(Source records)

****************

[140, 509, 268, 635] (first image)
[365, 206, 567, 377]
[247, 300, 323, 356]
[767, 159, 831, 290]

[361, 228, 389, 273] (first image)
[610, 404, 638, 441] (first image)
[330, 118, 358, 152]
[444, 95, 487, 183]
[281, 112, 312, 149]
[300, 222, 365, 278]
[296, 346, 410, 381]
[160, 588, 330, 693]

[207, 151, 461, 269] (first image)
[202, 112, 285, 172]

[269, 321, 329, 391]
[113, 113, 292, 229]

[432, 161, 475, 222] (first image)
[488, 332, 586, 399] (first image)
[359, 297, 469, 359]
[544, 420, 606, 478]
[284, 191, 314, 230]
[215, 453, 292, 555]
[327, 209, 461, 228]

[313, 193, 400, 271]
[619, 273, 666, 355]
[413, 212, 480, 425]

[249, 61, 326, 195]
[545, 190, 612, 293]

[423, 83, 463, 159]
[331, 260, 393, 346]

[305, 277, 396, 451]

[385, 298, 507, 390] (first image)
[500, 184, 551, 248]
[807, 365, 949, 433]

****************

A complete, exact transcription of the data above is the required answer.

▶ Result of this exercise:
[140, 509, 268, 635] (first image)
[365, 206, 567, 377]
[247, 300, 323, 356]
[767, 159, 831, 290]

[361, 228, 389, 273] (first image)
[610, 404, 638, 441] (first image)
[330, 118, 358, 152]
[444, 95, 487, 183]
[281, 112, 312, 149]
[300, 222, 365, 278]
[296, 346, 410, 381]
[160, 588, 330, 693]

[207, 151, 461, 269] (first image)
[202, 112, 285, 172]

[269, 321, 329, 391]
[113, 113, 292, 229]

[432, 161, 475, 222] (first image)
[488, 332, 586, 399] (first image)
[359, 297, 469, 359]
[544, 420, 606, 478]
[284, 191, 314, 230]
[215, 453, 292, 555]
[327, 209, 461, 228]

[313, 193, 400, 271]
[619, 273, 666, 355]
[413, 212, 480, 425]

[249, 61, 326, 195]
[545, 190, 612, 293]

[423, 83, 463, 159]
[331, 260, 393, 346]

[305, 277, 396, 451]

[385, 298, 507, 390] (first image)
[500, 184, 551, 248]
[807, 365, 949, 433]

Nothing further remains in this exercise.